Image change detection data
-- Opening Marker --

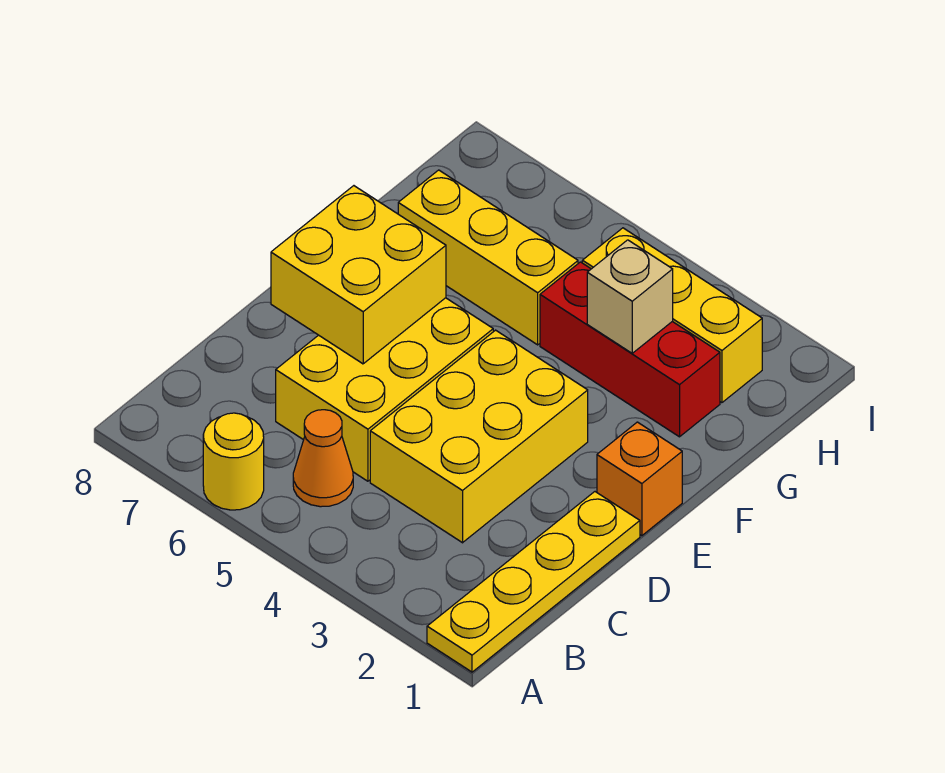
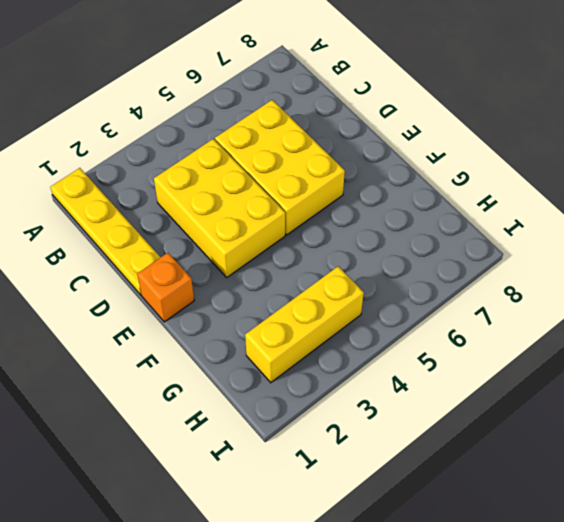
none -> yellow round brick A6 level 1
none -> orange cone B5 level 1

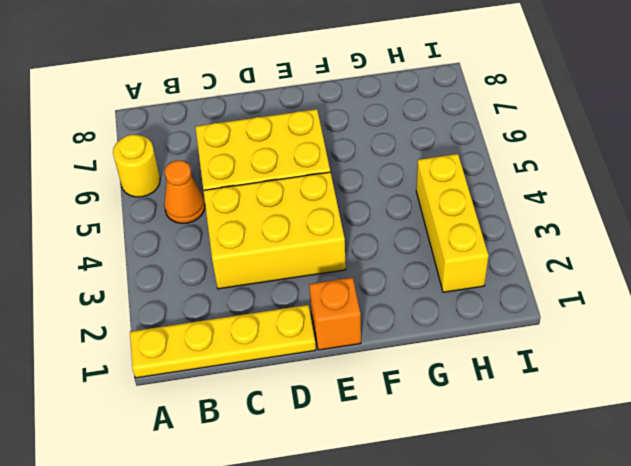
none -> red brick G2:G4 level 1
none -> yellow brick G5:G7 level 1

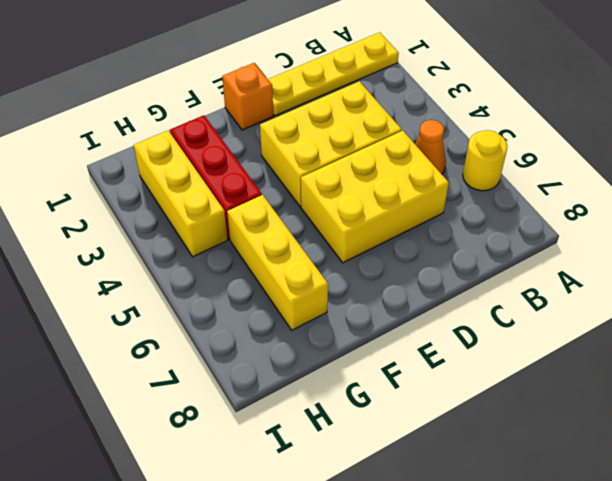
none -> yellow brick D6:E7 level 2
none -> tan brick G3 level 2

-- Closing Marker --

**YOUR ASSIGNMENT**
Write out every line above again exactly, with the pictures left out.

**RESULT OF THIS EXERCISE**
none -> yellow round brick A6 level 1
none -> orange cone B5 level 1

none -> red brick G2:G4 level 1
none -> yellow brick G5:G7 level 1

none -> yellow brick D6:E7 level 2
none -> tan brick G3 level 2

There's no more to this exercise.